**Given task**
Output every text line in the data below as a JSON list of strings, one string per line, leaving out blank lines and the pictures.
**** Material provided ****
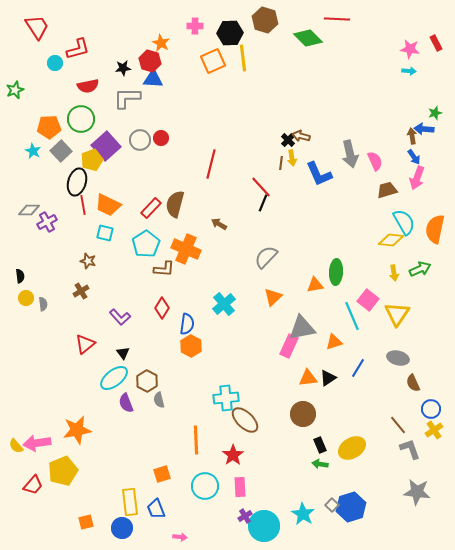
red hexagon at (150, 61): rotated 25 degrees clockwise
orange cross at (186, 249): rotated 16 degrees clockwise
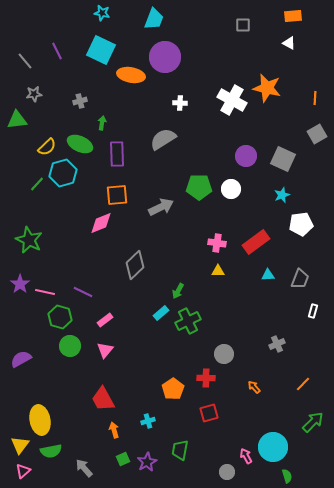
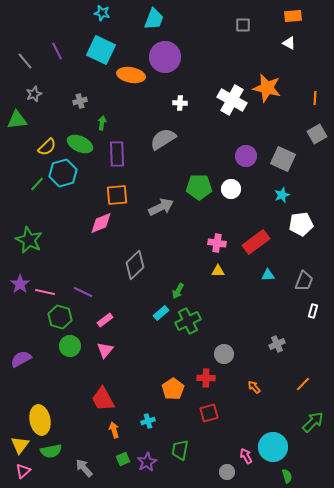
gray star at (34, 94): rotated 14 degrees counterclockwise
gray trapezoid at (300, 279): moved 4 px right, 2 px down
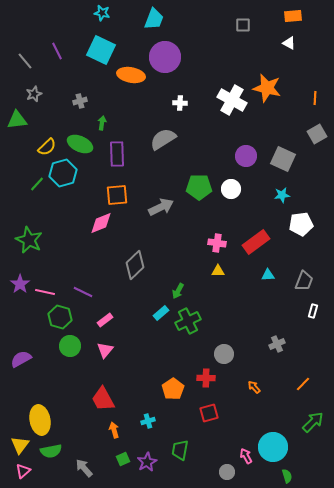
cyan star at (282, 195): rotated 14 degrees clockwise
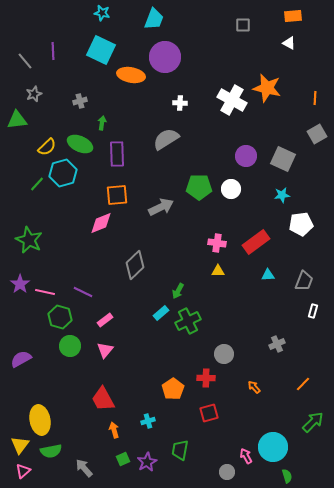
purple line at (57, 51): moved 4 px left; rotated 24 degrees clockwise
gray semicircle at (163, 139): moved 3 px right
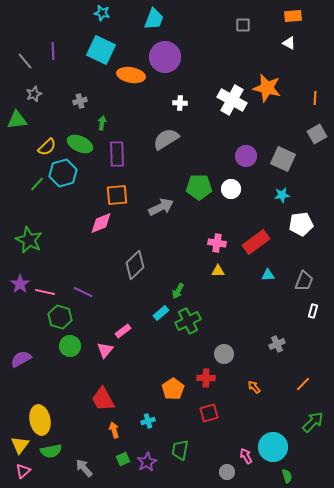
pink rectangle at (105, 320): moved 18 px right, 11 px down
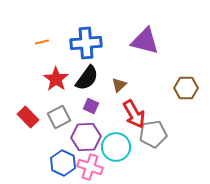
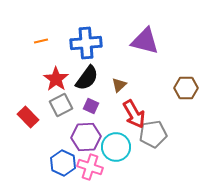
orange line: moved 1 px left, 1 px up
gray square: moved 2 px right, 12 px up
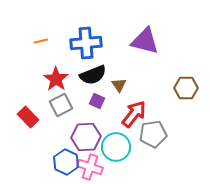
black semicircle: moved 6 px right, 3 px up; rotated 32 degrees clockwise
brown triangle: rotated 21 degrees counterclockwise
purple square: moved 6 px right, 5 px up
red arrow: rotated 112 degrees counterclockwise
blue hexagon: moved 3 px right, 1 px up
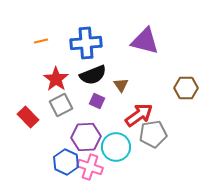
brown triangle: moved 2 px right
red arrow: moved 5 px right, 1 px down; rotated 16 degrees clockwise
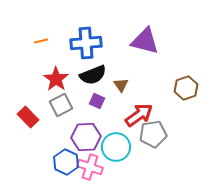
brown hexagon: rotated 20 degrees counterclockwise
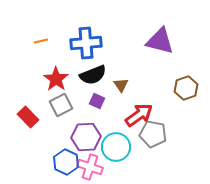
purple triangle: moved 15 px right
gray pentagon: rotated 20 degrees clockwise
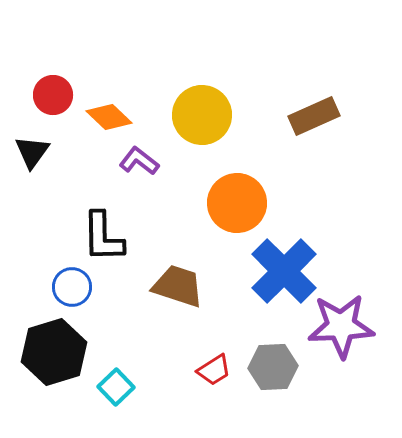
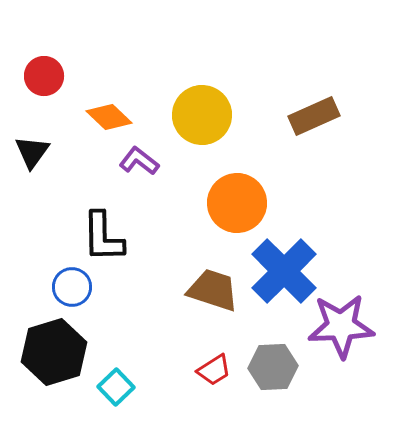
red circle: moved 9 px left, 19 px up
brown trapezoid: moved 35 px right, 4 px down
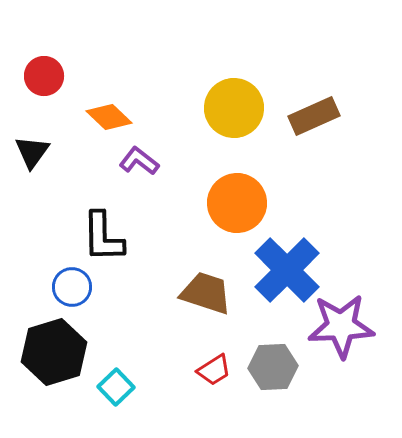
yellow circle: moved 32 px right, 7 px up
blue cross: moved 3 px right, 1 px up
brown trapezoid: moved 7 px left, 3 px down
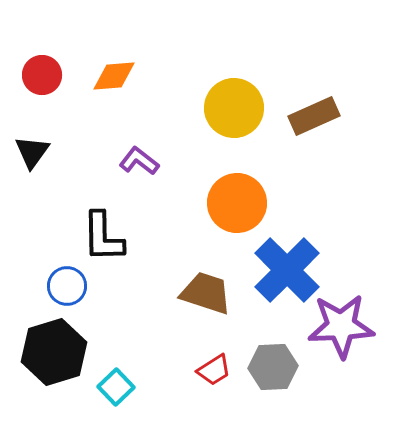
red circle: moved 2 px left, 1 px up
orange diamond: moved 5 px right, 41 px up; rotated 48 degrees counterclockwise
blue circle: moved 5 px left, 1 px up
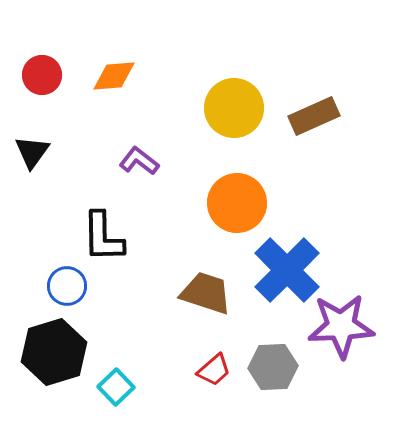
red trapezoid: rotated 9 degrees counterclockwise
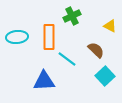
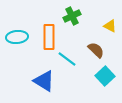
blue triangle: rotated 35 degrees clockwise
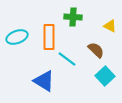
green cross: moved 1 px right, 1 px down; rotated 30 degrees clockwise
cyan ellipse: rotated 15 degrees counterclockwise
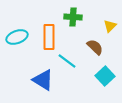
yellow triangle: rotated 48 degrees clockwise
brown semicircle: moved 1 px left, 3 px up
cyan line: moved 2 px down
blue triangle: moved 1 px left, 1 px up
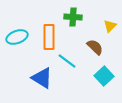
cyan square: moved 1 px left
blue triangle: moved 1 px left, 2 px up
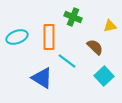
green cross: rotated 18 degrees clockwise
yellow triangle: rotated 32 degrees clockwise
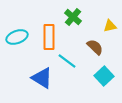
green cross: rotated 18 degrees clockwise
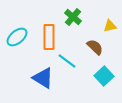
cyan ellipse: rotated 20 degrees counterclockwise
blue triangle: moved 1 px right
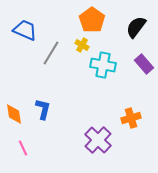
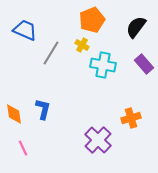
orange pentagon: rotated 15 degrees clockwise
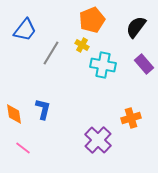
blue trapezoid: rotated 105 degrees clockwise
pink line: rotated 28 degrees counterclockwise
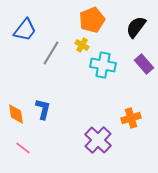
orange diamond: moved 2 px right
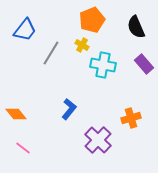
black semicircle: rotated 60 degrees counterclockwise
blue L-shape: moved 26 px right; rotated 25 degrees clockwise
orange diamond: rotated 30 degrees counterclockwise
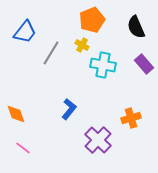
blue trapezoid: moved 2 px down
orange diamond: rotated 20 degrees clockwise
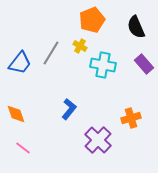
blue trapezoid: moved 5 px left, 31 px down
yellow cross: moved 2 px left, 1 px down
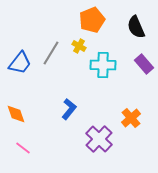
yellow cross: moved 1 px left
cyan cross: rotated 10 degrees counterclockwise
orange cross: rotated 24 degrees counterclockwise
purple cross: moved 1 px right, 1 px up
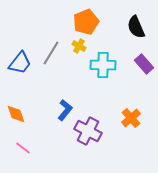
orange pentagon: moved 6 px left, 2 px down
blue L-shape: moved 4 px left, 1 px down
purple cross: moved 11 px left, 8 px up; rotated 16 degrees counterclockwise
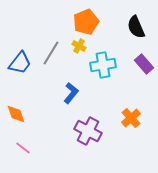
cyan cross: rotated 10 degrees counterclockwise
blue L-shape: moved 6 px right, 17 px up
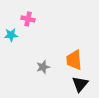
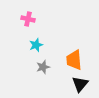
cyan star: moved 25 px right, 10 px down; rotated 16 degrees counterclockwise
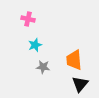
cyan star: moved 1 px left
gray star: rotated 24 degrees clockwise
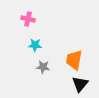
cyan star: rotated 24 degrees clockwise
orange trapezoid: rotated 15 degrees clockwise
****
**Solution for this exercise**
[
  "red hexagon at (150, 61): rotated 25 degrees clockwise",
  "orange cross at (186, 249): rotated 16 degrees clockwise",
  "gray star at (34, 94): rotated 14 degrees counterclockwise",
  "gray trapezoid at (300, 279): moved 4 px right, 2 px down",
  "cyan star at (282, 195): rotated 14 degrees clockwise",
  "purple line at (57, 51): moved 4 px left; rotated 24 degrees clockwise",
  "gray semicircle at (163, 139): moved 3 px right",
  "pink rectangle at (105, 320): moved 18 px right, 11 px down",
  "orange line: moved 1 px left, 1 px up",
  "gray square: moved 2 px right, 12 px up",
  "black semicircle: moved 6 px right, 3 px up; rotated 32 degrees clockwise",
  "brown triangle: rotated 21 degrees counterclockwise",
  "purple square: moved 6 px right, 5 px up",
  "red arrow: rotated 112 degrees counterclockwise",
  "blue hexagon: moved 3 px right, 1 px up",
  "brown triangle: moved 2 px right",
  "red arrow: moved 5 px right, 1 px down; rotated 16 degrees clockwise",
  "brown hexagon: rotated 20 degrees counterclockwise",
  "purple triangle: moved 15 px right",
  "gray pentagon: rotated 20 degrees clockwise",
  "red circle: moved 9 px left, 19 px up",
  "brown trapezoid: moved 35 px right, 4 px down",
  "yellow circle: moved 32 px right, 7 px up",
  "blue cross: moved 3 px right, 1 px up",
  "brown trapezoid: moved 7 px left, 3 px down",
  "red circle: moved 2 px left, 1 px up",
  "orange diamond: moved 5 px right, 41 px up; rotated 48 degrees counterclockwise",
  "blue circle: moved 5 px left, 1 px up",
  "red trapezoid: rotated 9 degrees counterclockwise",
  "blue triangle: rotated 35 degrees clockwise",
  "green cross: moved 1 px right, 1 px down; rotated 30 degrees clockwise",
  "cyan ellipse: rotated 15 degrees counterclockwise",
  "yellow triangle: rotated 48 degrees clockwise",
  "brown semicircle: moved 1 px left, 3 px up",
  "cyan line: moved 2 px down",
  "blue triangle: moved 1 px left, 1 px up",
  "cyan square: moved 1 px left",
  "blue triangle: moved 1 px left, 2 px up",
  "green cross: rotated 18 degrees clockwise",
  "yellow triangle: rotated 32 degrees clockwise",
  "green cross: rotated 18 degrees clockwise",
  "cyan ellipse: rotated 20 degrees counterclockwise",
  "blue triangle: moved 1 px right",
  "orange pentagon: rotated 15 degrees clockwise",
  "blue trapezoid: rotated 105 degrees clockwise",
  "pink line: rotated 28 degrees counterclockwise",
  "orange diamond: moved 2 px right",
  "black semicircle: rotated 60 degrees counterclockwise",
  "blue L-shape: moved 26 px right; rotated 25 degrees clockwise",
  "orange diamond: rotated 30 degrees counterclockwise",
  "blue trapezoid: moved 2 px down",
  "orange diamond: rotated 20 degrees clockwise",
  "blue trapezoid: moved 5 px left, 31 px down",
  "yellow cross: moved 2 px left, 1 px down",
  "yellow cross: moved 1 px left",
  "cyan cross: rotated 10 degrees counterclockwise",
  "orange cross: rotated 24 degrees counterclockwise",
  "purple cross: moved 1 px right, 1 px up",
  "orange pentagon: moved 6 px left, 2 px down",
  "blue L-shape: moved 4 px left, 1 px down",
  "purple cross: moved 11 px left, 8 px up; rotated 16 degrees counterclockwise",
  "cyan cross: rotated 10 degrees counterclockwise",
  "blue L-shape: moved 6 px right, 17 px up",
  "cyan star: moved 25 px right, 10 px down; rotated 16 degrees counterclockwise",
  "cyan star: moved 1 px left",
  "gray star: rotated 24 degrees clockwise",
  "cyan star: rotated 24 degrees clockwise",
  "orange trapezoid: rotated 15 degrees clockwise"
]